What to do:
Because the pictures are not wanted, reproduce the rest of the records below exactly as they stand.

Raw data:
○ ○ ○ ○ ○

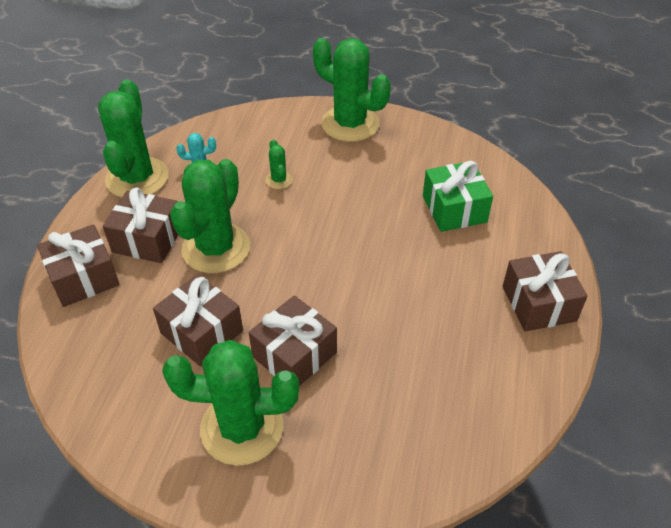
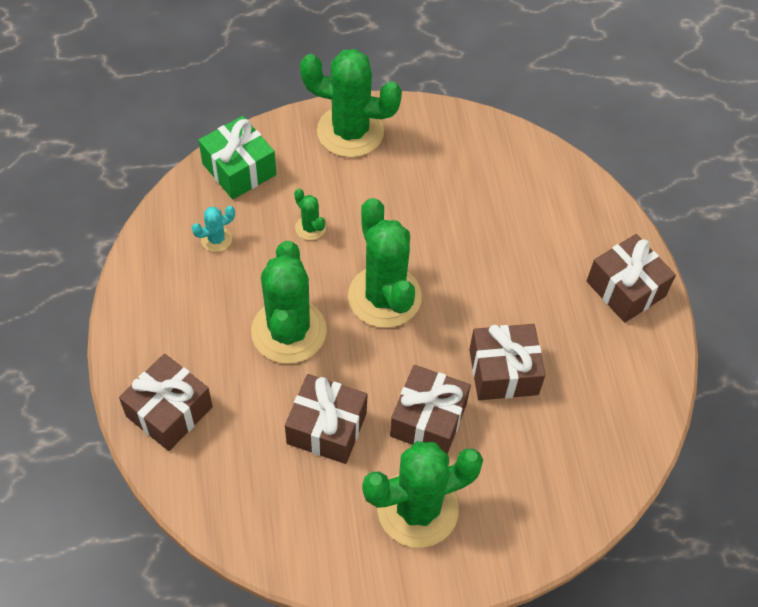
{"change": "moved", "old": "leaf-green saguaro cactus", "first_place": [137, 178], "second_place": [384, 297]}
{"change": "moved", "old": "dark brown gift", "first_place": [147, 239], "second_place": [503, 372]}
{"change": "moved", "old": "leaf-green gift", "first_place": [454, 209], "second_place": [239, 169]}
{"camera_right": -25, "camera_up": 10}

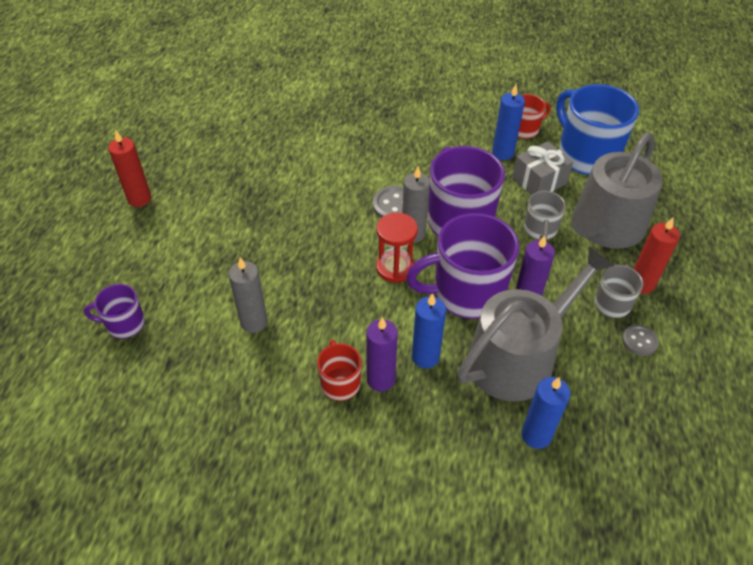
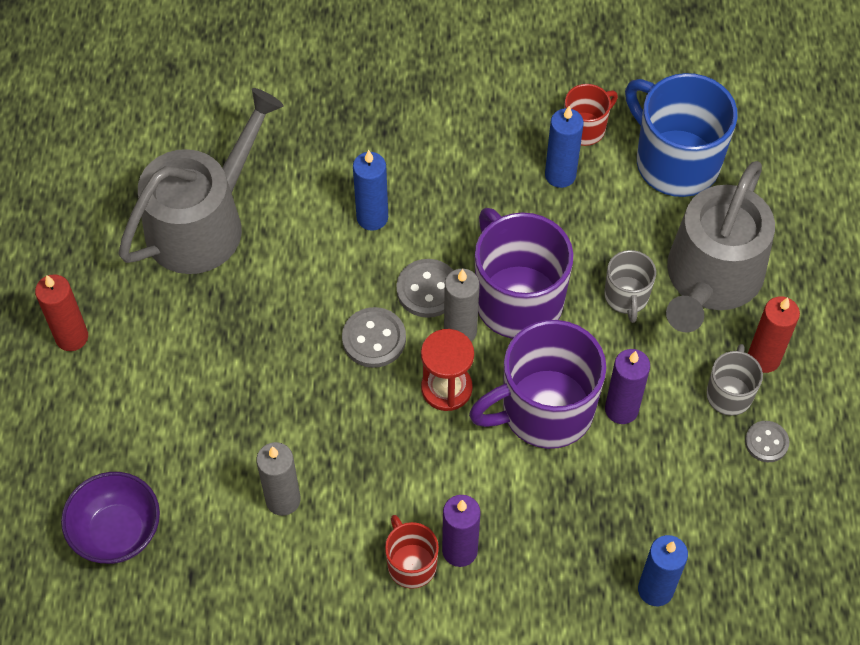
{"change": "removed", "old": "grey gift", "first_place": [539, 181]}
{"change": "added", "new": "grey sewing button", "second_place": [374, 339]}
{"change": "moved", "old": "royal blue candle", "first_place": [425, 357], "second_place": [372, 217]}
{"change": "moved", "old": "grey watering pot", "first_place": [518, 356], "second_place": [203, 222]}
{"change": "replaced", "old": "violet tea mug", "new": "violet deep dish", "first_place": [124, 324], "second_place": [117, 532]}
{"camera_right": -10, "camera_up": 10}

○ ○ ○ ○ ○

Completed exercise:
{"change": "moved", "old": "leaf-green saguaro cactus", "first_place": [137, 178], "second_place": [384, 297]}
{"change": "moved", "old": "dark brown gift", "first_place": [147, 239], "second_place": [503, 372]}
{"change": "moved", "old": "leaf-green gift", "first_place": [454, 209], "second_place": [239, 169]}
{"camera_right": -25, "camera_up": 10}

{"change": "removed", "old": "grey gift", "first_place": [539, 181]}
{"change": "added", "new": "grey sewing button", "second_place": [374, 339]}
{"change": "moved", "old": "royal blue candle", "first_place": [425, 357], "second_place": [372, 217]}
{"change": "moved", "old": "grey watering pot", "first_place": [518, 356], "second_place": [203, 222]}
{"change": "replaced", "old": "violet tea mug", "new": "violet deep dish", "first_place": [124, 324], "second_place": [117, 532]}
{"camera_right": -10, "camera_up": 10}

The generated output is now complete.